Filter the entries that follow, copying every line in which the word "NAND" appears.

--- STORED DATA ---
##########
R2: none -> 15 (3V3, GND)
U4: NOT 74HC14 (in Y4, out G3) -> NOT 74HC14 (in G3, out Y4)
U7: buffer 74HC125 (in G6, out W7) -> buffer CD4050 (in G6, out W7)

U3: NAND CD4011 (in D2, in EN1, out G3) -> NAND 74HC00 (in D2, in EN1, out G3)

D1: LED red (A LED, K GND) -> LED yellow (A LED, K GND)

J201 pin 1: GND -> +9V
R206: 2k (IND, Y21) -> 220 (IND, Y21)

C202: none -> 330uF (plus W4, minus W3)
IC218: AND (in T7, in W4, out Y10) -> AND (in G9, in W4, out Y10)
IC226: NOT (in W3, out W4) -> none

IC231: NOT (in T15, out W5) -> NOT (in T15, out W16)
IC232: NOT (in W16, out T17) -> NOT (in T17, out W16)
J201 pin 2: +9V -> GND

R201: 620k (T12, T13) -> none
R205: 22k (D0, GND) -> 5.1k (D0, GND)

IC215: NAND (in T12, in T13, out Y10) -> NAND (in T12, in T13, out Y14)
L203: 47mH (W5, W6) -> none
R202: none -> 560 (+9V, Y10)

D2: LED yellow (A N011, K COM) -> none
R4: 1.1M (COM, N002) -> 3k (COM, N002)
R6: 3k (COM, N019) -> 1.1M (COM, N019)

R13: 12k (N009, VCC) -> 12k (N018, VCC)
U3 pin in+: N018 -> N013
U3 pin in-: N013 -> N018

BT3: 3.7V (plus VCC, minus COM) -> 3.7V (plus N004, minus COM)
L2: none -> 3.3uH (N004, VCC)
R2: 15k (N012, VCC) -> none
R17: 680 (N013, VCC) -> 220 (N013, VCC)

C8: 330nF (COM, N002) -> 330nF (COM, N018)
##########
--- RESULT ---
U3: NAND CD4011 (in D2, in EN1, out G3) -> NAND 74HC00 (in D2, in EN1, out G3)
IC215: NAND (in T12, in T13, out Y10) -> NAND (in T12, in T13, out Y14)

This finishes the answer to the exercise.